Exercise directions:
Transcribe exactly the line containing "shifted | house" and each line after it, through the end of the entries, with nothing before or after.

Data extracts:

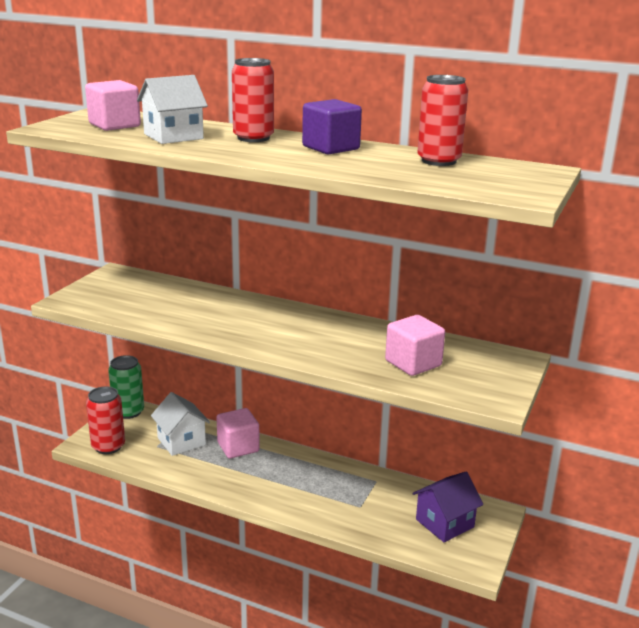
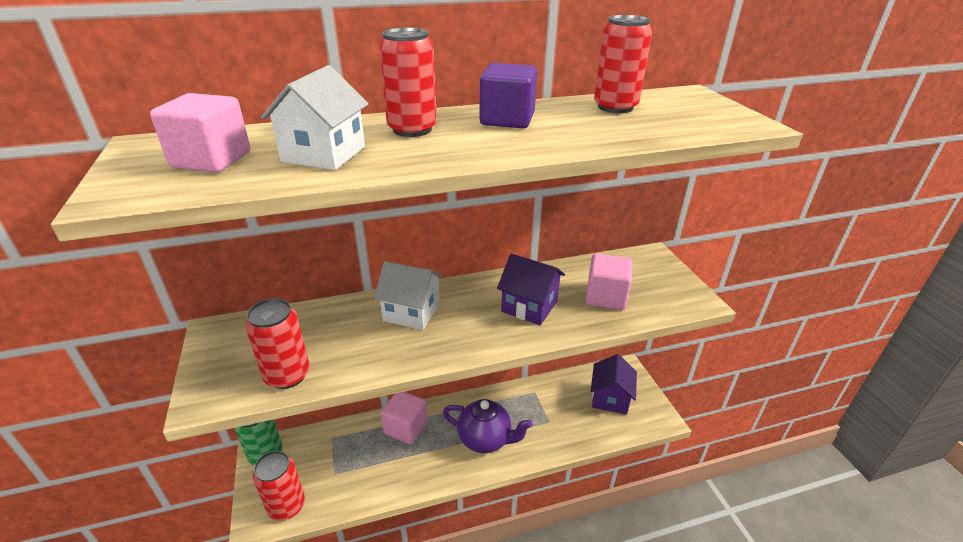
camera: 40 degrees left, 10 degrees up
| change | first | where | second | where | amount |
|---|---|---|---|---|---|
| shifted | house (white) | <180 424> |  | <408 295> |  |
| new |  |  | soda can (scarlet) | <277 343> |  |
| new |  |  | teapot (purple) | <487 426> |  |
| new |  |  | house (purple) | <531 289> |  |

Exercise solution:
| shifted | house (white) | <180 424> |  | <408 295> |  |
| new |  |  | soda can (scarlet) | <277 343> |  |
| new |  |  | teapot (purple) | <487 426> |  |
| new |  |  | house (purple) | <531 289> |  |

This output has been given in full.